» **What needs to be done**
Would you return, word for word, the lines of the data below from the line with "R101: 1.5k (RESET, VDD) -> 1.5k (HEAT, VDD)" through the line with "U104 pin DE: VDD -> DIR", and no others?

» **Input records**
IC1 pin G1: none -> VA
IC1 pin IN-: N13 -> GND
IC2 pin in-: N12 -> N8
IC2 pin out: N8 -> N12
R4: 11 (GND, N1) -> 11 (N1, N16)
...
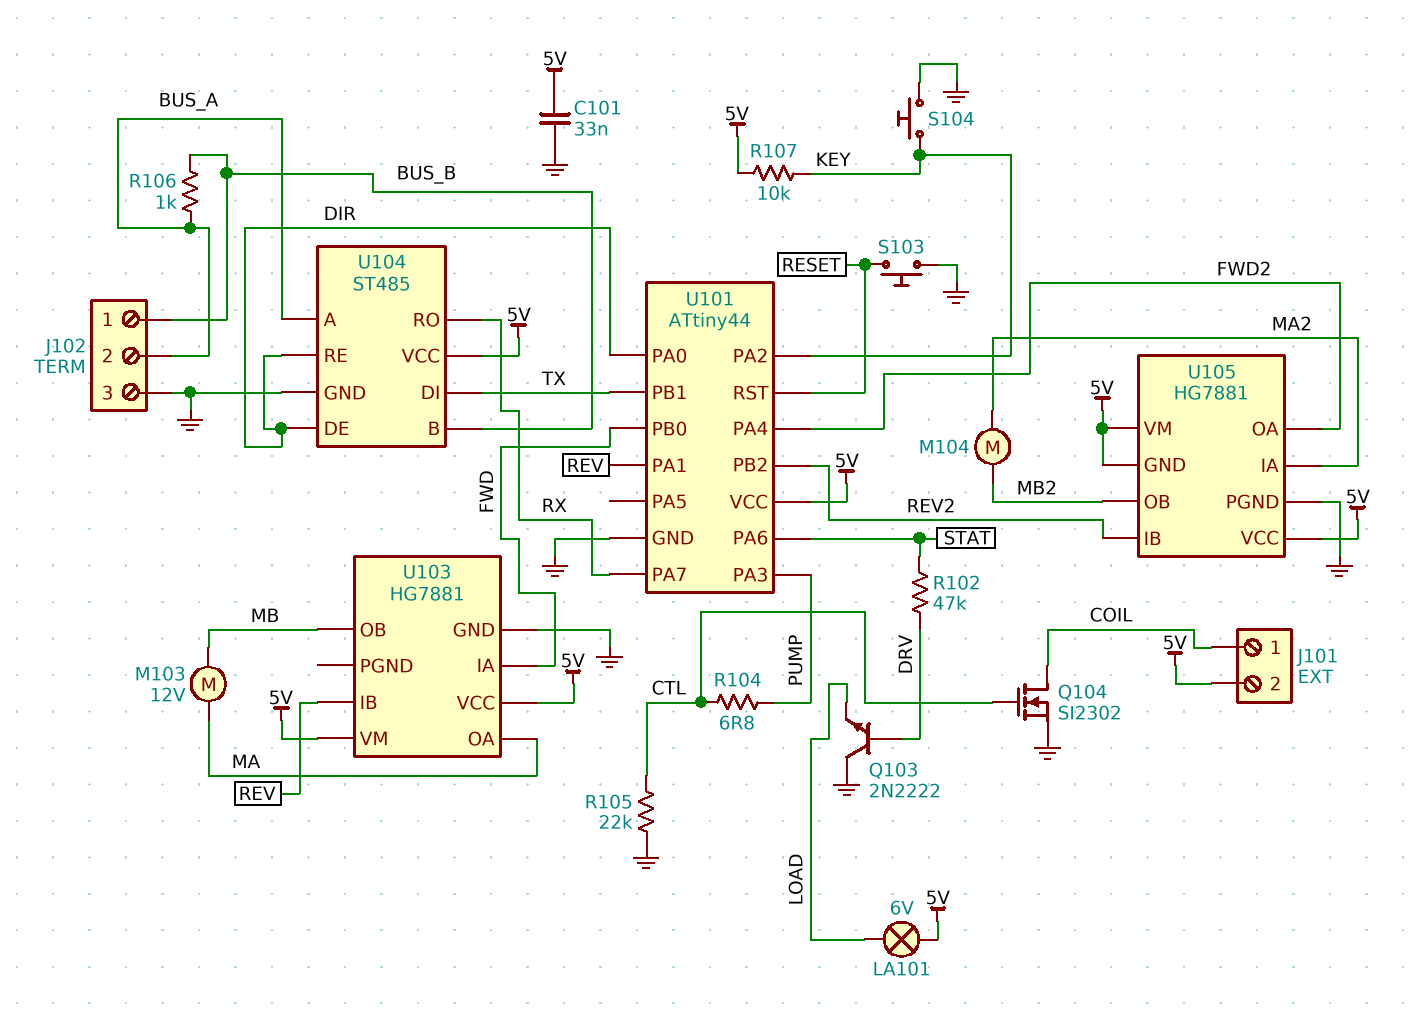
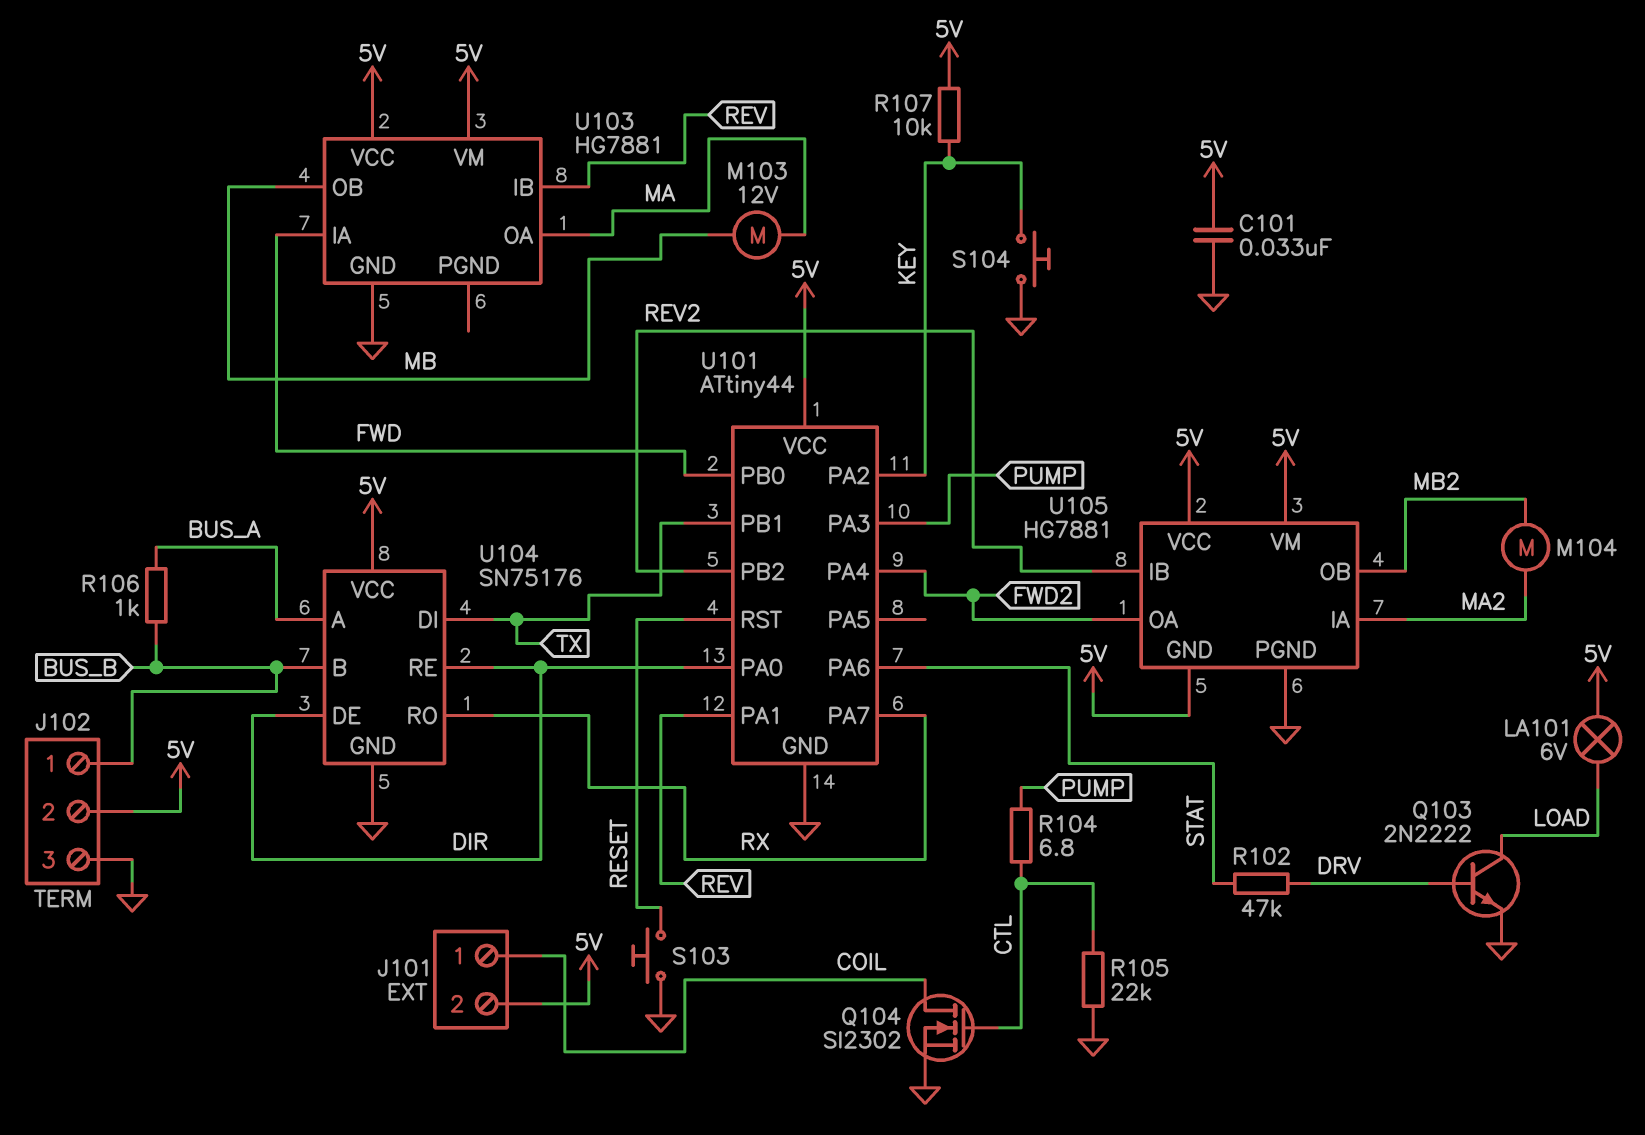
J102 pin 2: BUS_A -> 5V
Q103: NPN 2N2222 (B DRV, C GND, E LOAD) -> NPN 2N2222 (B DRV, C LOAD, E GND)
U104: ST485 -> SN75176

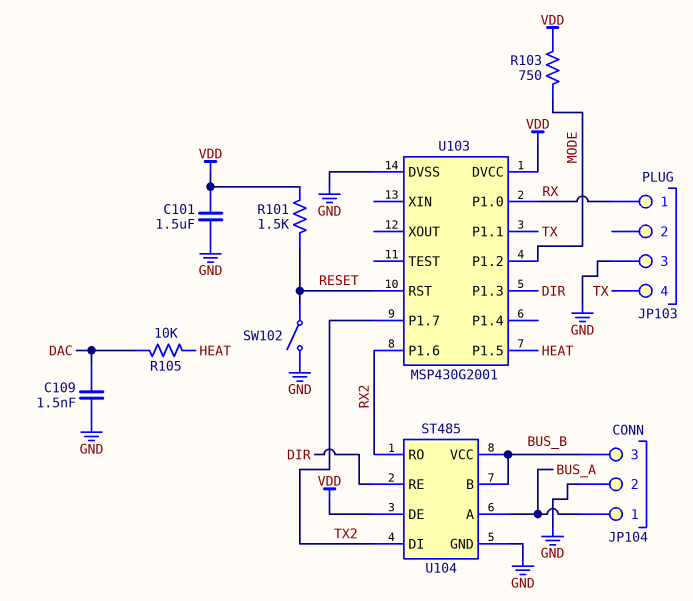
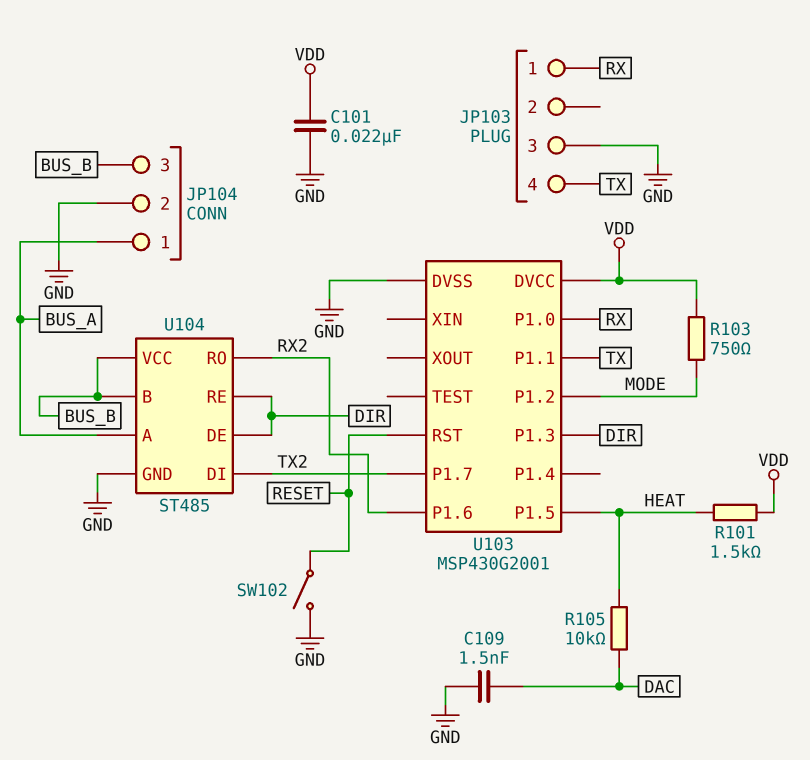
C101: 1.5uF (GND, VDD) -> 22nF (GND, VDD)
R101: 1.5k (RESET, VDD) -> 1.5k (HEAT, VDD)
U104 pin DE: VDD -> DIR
...
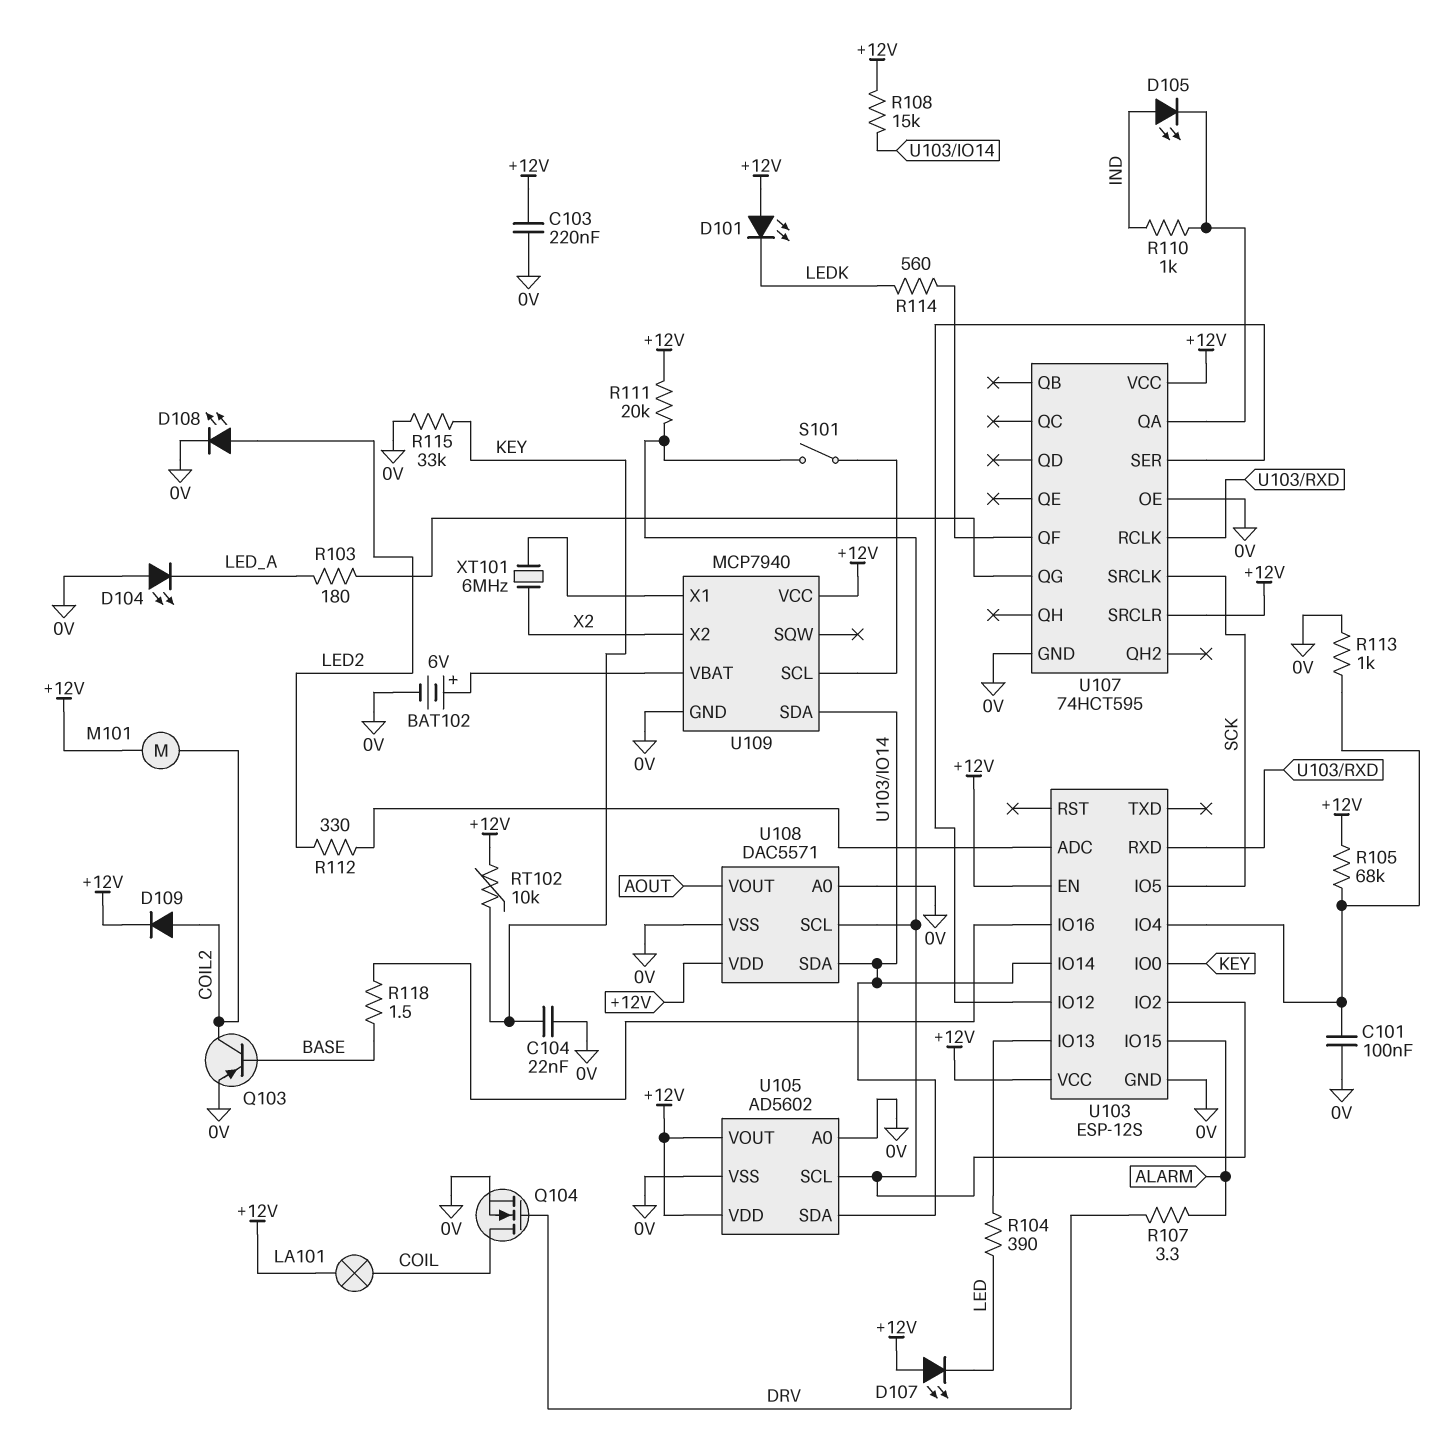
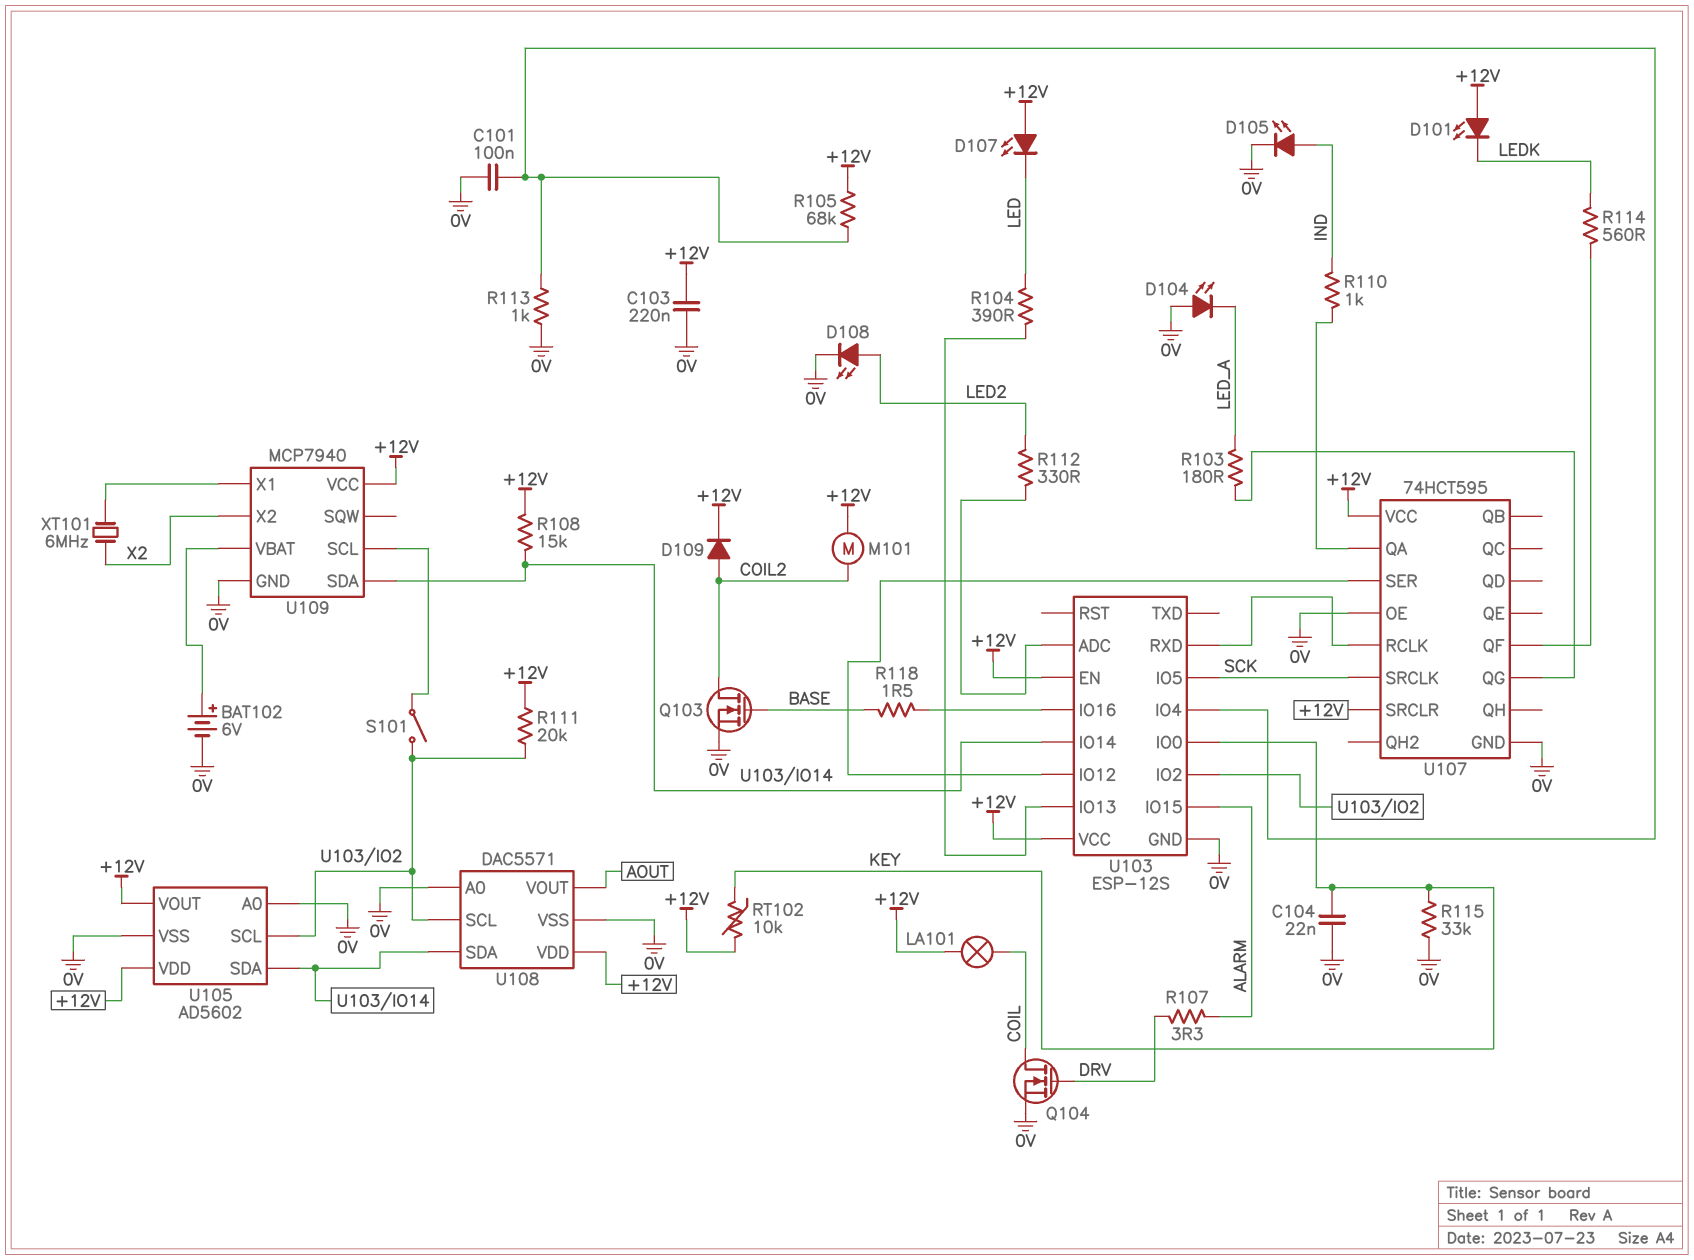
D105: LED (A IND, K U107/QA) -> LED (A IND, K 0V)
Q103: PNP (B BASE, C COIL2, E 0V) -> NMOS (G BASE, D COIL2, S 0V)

» **Your solution**
R101: 1.5k (RESET, VDD) -> 1.5k (HEAT, VDD)
U104 pin DE: VDD -> DIR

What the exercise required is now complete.